(Collection entries)
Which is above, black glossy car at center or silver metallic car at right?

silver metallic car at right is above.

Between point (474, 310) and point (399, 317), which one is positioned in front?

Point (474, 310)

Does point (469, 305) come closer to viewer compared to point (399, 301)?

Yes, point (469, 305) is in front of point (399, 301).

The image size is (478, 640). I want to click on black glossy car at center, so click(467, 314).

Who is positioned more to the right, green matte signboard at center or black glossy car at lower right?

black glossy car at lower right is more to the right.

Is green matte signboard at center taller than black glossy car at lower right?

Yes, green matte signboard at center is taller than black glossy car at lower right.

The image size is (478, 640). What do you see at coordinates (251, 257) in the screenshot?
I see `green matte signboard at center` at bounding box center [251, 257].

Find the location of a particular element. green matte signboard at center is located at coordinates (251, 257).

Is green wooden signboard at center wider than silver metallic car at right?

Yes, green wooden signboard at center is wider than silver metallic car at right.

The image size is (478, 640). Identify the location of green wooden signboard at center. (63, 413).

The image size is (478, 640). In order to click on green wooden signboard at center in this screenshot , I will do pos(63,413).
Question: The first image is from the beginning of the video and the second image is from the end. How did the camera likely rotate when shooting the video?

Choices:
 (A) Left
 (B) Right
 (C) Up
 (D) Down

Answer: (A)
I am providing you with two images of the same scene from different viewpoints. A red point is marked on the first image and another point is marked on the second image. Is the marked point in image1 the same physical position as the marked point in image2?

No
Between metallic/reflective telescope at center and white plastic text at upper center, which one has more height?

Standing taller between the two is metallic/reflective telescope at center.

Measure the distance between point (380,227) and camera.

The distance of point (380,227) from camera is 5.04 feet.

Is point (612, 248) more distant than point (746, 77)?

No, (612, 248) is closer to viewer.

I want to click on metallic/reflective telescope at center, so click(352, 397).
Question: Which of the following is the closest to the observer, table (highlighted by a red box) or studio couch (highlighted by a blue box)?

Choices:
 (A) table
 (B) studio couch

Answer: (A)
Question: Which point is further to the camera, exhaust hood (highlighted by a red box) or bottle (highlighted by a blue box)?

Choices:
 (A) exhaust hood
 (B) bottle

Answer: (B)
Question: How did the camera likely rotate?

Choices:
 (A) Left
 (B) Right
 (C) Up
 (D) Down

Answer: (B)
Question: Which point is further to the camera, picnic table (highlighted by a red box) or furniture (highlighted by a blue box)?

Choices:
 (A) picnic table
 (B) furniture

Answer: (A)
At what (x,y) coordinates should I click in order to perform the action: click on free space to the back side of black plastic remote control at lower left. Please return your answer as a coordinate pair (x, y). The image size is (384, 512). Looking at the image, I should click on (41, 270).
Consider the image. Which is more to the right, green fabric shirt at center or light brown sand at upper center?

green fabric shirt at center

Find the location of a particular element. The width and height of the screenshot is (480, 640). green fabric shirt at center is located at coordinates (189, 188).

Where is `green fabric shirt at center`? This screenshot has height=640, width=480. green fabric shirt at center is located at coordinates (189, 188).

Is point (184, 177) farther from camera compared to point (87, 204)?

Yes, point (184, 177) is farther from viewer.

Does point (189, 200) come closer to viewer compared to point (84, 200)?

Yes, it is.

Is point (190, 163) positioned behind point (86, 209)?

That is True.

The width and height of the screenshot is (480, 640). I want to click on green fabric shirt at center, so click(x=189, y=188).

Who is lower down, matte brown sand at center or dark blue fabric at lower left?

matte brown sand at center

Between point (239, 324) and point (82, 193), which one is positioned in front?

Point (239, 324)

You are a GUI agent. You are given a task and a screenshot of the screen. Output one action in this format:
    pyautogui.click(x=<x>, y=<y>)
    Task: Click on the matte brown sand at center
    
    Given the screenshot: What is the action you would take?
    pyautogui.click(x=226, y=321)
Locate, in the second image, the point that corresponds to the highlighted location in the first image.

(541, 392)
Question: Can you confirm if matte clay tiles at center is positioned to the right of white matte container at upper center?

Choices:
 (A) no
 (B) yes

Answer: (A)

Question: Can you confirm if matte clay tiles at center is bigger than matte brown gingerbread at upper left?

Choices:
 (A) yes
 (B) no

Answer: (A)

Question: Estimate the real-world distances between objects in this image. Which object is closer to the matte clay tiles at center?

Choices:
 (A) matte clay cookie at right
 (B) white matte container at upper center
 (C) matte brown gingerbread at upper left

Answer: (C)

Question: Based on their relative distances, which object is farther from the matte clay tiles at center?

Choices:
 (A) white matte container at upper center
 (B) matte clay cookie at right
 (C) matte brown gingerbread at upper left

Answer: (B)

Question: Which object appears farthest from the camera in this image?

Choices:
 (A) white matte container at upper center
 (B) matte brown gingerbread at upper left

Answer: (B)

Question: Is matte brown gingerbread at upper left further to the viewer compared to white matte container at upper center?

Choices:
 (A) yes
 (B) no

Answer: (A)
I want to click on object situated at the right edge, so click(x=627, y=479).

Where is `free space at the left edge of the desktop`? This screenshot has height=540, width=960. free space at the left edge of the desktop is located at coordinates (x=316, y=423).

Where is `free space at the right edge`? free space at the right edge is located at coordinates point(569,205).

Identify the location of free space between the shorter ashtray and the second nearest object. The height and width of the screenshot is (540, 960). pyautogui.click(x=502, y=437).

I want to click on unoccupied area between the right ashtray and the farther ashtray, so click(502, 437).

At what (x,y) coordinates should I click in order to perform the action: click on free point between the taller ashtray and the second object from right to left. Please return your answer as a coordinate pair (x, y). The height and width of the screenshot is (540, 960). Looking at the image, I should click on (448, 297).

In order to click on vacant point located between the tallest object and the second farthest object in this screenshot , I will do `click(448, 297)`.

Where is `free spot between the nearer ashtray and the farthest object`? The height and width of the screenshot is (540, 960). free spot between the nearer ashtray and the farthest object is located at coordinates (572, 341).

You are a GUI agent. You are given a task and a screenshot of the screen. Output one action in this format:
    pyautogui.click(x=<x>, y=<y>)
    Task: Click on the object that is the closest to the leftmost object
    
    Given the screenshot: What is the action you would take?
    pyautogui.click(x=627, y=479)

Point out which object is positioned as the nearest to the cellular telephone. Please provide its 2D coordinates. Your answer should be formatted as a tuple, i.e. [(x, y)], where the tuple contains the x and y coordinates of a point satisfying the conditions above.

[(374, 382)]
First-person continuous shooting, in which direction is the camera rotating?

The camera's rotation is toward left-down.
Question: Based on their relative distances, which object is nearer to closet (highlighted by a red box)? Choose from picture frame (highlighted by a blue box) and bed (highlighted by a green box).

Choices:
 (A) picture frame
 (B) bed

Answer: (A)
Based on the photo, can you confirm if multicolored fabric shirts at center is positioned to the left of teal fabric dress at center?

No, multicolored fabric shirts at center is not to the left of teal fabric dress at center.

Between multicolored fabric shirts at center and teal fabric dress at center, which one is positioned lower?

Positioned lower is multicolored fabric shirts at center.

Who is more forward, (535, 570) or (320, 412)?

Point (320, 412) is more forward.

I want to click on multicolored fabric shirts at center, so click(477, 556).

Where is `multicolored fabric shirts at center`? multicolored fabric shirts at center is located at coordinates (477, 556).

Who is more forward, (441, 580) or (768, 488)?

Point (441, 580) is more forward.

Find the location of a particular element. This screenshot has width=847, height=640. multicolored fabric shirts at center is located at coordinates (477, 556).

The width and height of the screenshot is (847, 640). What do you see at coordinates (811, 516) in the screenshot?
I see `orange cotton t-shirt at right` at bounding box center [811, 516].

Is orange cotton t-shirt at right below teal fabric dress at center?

REQUEST →
Render every line of the entries above as a Markdown table, skipping blank lines, with a "Row" column for the row number and a "Line" column for the line.

SOLUTION TO THIS PROBLEM →
| Row | Line |
|---|---|
| 1 | Which is above, black glossy car at center or silver metallic car at right? |
| 2 | silver metallic car at right is above. |
| 3 | Between point (474, 310) and point (399, 317), which one is positioned in front? |
| 4 | Point (474, 310) |
| 5 | Does point (469, 305) come closer to viewer compared to point (399, 301)? |
| 6 | Yes, point (469, 305) is in front of point (399, 301). |
| 7 | The image size is (478, 640). I want to click on black glossy car at center, so click(467, 314). |
| 8 | Who is positioned more to the right, green matte signboard at center or black glossy car at lower right? |
| 9 | black glossy car at lower right is more to the right. |
| 10 | Is green matte signboard at center taller than black glossy car at lower right? |
| 11 | Yes, green matte signboard at center is taller than black glossy car at lower right. |
| 12 | The image size is (478, 640). What do you see at coordinates (251, 257) in the screenshot? |
| 13 | I see `green matte signboard at center` at bounding box center [251, 257]. |
| 14 | Find the location of a particular element. green matte signboard at center is located at coordinates (251, 257). |
| 15 | Is green wooden signboard at center wider than silver metallic car at right? |
| 16 | Yes, green wooden signboard at center is wider than silver metallic car at right. |
| 17 | The image size is (478, 640). Identify the location of green wooden signboard at center. (63, 413). |
| 18 | The image size is (478, 640). In order to click on green wooden signboard at center in this screenshot , I will do pos(63,413). |
| 19 | Question: The first image is from the beginning of the video and the second image is from the end. How did the camera likely rotate when shooting the video? |
| 20 | Choices: |
| 21 |  (A) Left |
| 22 |  (B) Right |
| 23 |  (C) Up |
| 24 |  (D) Down |
| 25 | Answer: (A) |
| 26 | I am providing you with two images of the same scene from different viewpoints. A red point is marked on the first image and another point is marked on the second image. Is the marked point in image1 the same physical position as the marked point in image2? |
| 27 | No |
| 28 | Between metallic/reflective telescope at center and white plastic text at upper center, which one has more height? |
| 29 | Standing taller between the two is metallic/reflective telescope at center. |
| 30 | Measure the distance between point (380,227) and camera. |
| 31 | The distance of point (380,227) from camera is 5.04 feet. |
| 32 | Is point (612, 248) more distant than point (746, 77)? |
| 33 | No, (612, 248) is closer to viewer. |
| 34 | I want to click on metallic/reflective telescope at center, so click(352, 397). |
| 35 | Question: Which of the following is the closest to the observer, table (highlighted by a red box) or studio couch (highlighted by a blue box)? |
| 36 | Choices: |
| 37 |  (A) table |
| 38 |  (B) studio couch |
| 39 | Answer: (A) |
| 40 | Question: Which point is further to the camera, exhaust hood (highlighted by a red box) or bottle (highlighted by a blue box)? |
| 41 | Choices: |
| 42 |  (A) exhaust hood |
| 43 |  (B) bottle |
| 44 | Answer: (B) |
| 45 | Question: How did the camera likely rotate? |
| 46 | Choices: |
| 47 |  (A) Left |
| 48 |  (B) Right |
| 49 |  (C) Up |
| 50 |  (D) Down |
| 51 | Answer: (B) |
| 52 | Question: Which point is further to the camera, picnic table (highlighted by a red box) or furniture (highlighted by a blue box)? |
| 53 | Choices: |
| 54 |  (A) picnic table |
| 55 |  (B) furniture |
| 56 | Answer: (A) |
| 57 | At what (x,y) coordinates should I click in order to perform the action: click on free space to the back side of black plastic remote control at lower left. Please return your answer as a coordinate pair (x, y). The image size is (384, 512). Looking at the image, I should click on (41, 270). |
| 58 | Consider the image. Which is more to the right, green fabric shirt at center or light brown sand at upper center? |
| 59 | green fabric shirt at center |
| 60 | Find the location of a particular element. The width and height of the screenshot is (480, 640). green fabric shirt at center is located at coordinates (189, 188). |
| 61 | Where is `green fabric shirt at center`? This screenshot has height=640, width=480. green fabric shirt at center is located at coordinates (189, 188). |
| 62 | Is point (184, 177) farther from camera compared to point (87, 204)? |
| 63 | Yes, point (184, 177) is farther from viewer. |
| 64 | Does point (189, 200) come closer to viewer compared to point (84, 200)? |
| 65 | Yes, it is. |
| 66 | Is point (190, 163) positioned behind point (86, 209)? |
| 67 | That is True. |
| 68 | The width and height of the screenshot is (480, 640). I want to click on green fabric shirt at center, so click(x=189, y=188). |
| 69 | Who is lower down, matte brown sand at center or dark blue fabric at lower left? |
| 70 | matte brown sand at center |
| 71 | Between point (239, 324) and point (82, 193), which one is positioned in front? |
| 72 | Point (239, 324) |
| 73 | You are a GUI agent. You are given a task and a screenshot of the screen. Output one action in this format: |
| 74 |     pyautogui.click(x=<x>, y=<y>) |
| 75 |     Task: Click on the matte brown sand at center |
| 76 |     Given the screenshot: What is the action you would take? |
| 77 |     pyautogui.click(x=226, y=321) |
| 78 | Locate, in the second image, the point that corresponds to the highlighted location in the first image. |
| 79 | (541, 392) |
| 80 | Question: Can you confirm if matte clay tiles at center is positioned to the right of white matte container at upper center? |
| 81 | Choices: |
| 82 |  (A) no |
| 83 |  (B) yes |
| 84 | Answer: (A) |
| 85 | Question: Can you confirm if matte clay tiles at center is bigger than matte brown gingerbread at upper left? |
| 86 | Choices: |
| 87 |  (A) yes |
| 88 |  (B) no |
| 89 | Answer: (A) |
| 90 | Question: Estimate the real-world distances between objects in this image. Which object is closer to the matte clay tiles at center? |
| 91 | Choices: |
| 92 |  (A) matte clay cookie at right |
| 93 |  (B) white matte container at upper center |
| 94 |  (C) matte brown gingerbread at upper left |
| 95 | Answer: (C) |
| 96 | Question: Based on their relative distances, which object is farther from the matte clay tiles at center? |
| 97 | Choices: |
| 98 |  (A) white matte container at upper center |
| 99 |  (B) matte clay cookie at right |
| 100 |  (C) matte brown gingerbread at upper left |
| 101 | Answer: (B) |
| 102 | Question: Which object appears farthest from the camera in this image? |
| 103 | Choices: |
| 104 |  (A) white matte container at upper center |
| 105 |  (B) matte brown gingerbread at upper left |
| 106 | Answer: (B) |
| 107 | Question: Is matte brown gingerbread at upper left further to the viewer compared to white matte container at upper center? |
| 108 | Choices: |
| 109 |  (A) yes |
| 110 |  (B) no |
| 111 | Answer: (A) |
| 112 | I want to click on object situated at the right edge, so click(x=627, y=479). |
| 113 | Where is `free space at the left edge of the desktop`? This screenshot has height=540, width=960. free space at the left edge of the desktop is located at coordinates (x=316, y=423). |
| 114 | Where is `free space at the right edge`? free space at the right edge is located at coordinates point(569,205). |
| 115 | Identify the location of free space between the shorter ashtray and the second nearest object. The height and width of the screenshot is (540, 960). pyautogui.click(x=502, y=437). |
| 116 | I want to click on unoccupied area between the right ashtray and the farther ashtray, so click(502, 437). |
| 117 | At what (x,y) coordinates should I click in order to perform the action: click on free point between the taller ashtray and the second object from right to left. Please return your answer as a coordinate pair (x, y). The height and width of the screenshot is (540, 960). Looking at the image, I should click on (448, 297). |
| 118 | In order to click on vacant point located between the tallest object and the second farthest object in this screenshot , I will do `click(448, 297)`. |
| 119 | Where is `free spot between the nearer ashtray and the farthest object`? The height and width of the screenshot is (540, 960). free spot between the nearer ashtray and the farthest object is located at coordinates (572, 341). |
| 120 | You are a GUI agent. You are given a task and a screenshot of the screen. Output one action in this format: |
| 121 |     pyautogui.click(x=<x>, y=<y>) |
| 122 |     Task: Click on the object that is the closest to the leftmost object |
| 123 |     Given the screenshot: What is the action you would take? |
| 124 |     pyautogui.click(x=627, y=479) |
| 125 | Point out which object is positioned as the nearest to the cellular telephone. Please provide its 2D coordinates. Your answer should be formatted as a tuple, i.e. [(x, y)], where the tuple contains the x and y coordinates of a point satisfying the conditions above. |
| 126 | [(374, 382)] |
| 127 | First-person continuous shooting, in which direction is the camera rotating? |
| 128 | The camera's rotation is toward left-down. |
| 129 | Question: Based on their relative distances, which object is nearer to closet (highlighted by a red box)? Choose from picture frame (highlighted by a blue box) and bed (highlighted by a green box). |
| 130 | Choices: |
| 131 |  (A) picture frame |
| 132 |  (B) bed |
| 133 | Answer: (A) |
| 134 | Based on the photo, can you confirm if multicolored fabric shirts at center is positioned to the left of teal fabric dress at center? |
| 135 | No, multicolored fabric shirts at center is not to the left of teal fabric dress at center. |
| 136 | Between multicolored fabric shirts at center and teal fabric dress at center, which one is positioned lower? |
| 137 | Positioned lower is multicolored fabric shirts at center. |
| 138 | Who is more forward, (535, 570) or (320, 412)? |
| 139 | Point (320, 412) is more forward. |
| 140 | I want to click on multicolored fabric shirts at center, so click(477, 556). |
| 141 | Where is `multicolored fabric shirts at center`? multicolored fabric shirts at center is located at coordinates (477, 556). |
| 142 | Who is more forward, (441, 580) or (768, 488)? |
| 143 | Point (441, 580) is more forward. |
| 144 | Find the location of a particular element. This screenshot has width=847, height=640. multicolored fabric shirts at center is located at coordinates (477, 556). |
| 145 | The width and height of the screenshot is (847, 640). What do you see at coordinates (811, 516) in the screenshot? |
| 146 | I see `orange cotton t-shirt at right` at bounding box center [811, 516]. |
| 147 | Is orange cotton t-shirt at right below teal fabric dress at center? |